Transcribe the records below in full; pictures stay out of the copy.

===== Records for this exercise

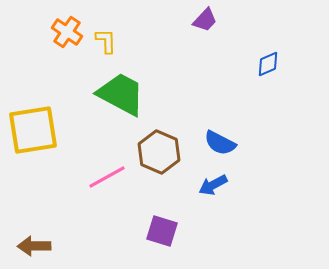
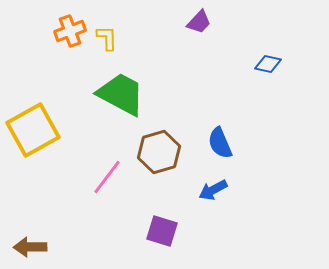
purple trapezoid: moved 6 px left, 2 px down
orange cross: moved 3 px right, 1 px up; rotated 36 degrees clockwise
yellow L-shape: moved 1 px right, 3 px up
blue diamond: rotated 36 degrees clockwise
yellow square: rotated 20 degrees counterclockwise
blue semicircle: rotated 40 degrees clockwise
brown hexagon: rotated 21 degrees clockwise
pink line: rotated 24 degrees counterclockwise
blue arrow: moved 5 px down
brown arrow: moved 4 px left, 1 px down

==========

Solution to this task:
purple trapezoid: moved 6 px left, 2 px down
orange cross: moved 3 px right, 1 px up; rotated 36 degrees clockwise
yellow L-shape: moved 1 px right, 3 px up
blue diamond: rotated 36 degrees clockwise
yellow square: rotated 20 degrees counterclockwise
blue semicircle: rotated 40 degrees clockwise
brown hexagon: rotated 21 degrees clockwise
pink line: rotated 24 degrees counterclockwise
blue arrow: moved 5 px down
brown arrow: moved 4 px left, 1 px down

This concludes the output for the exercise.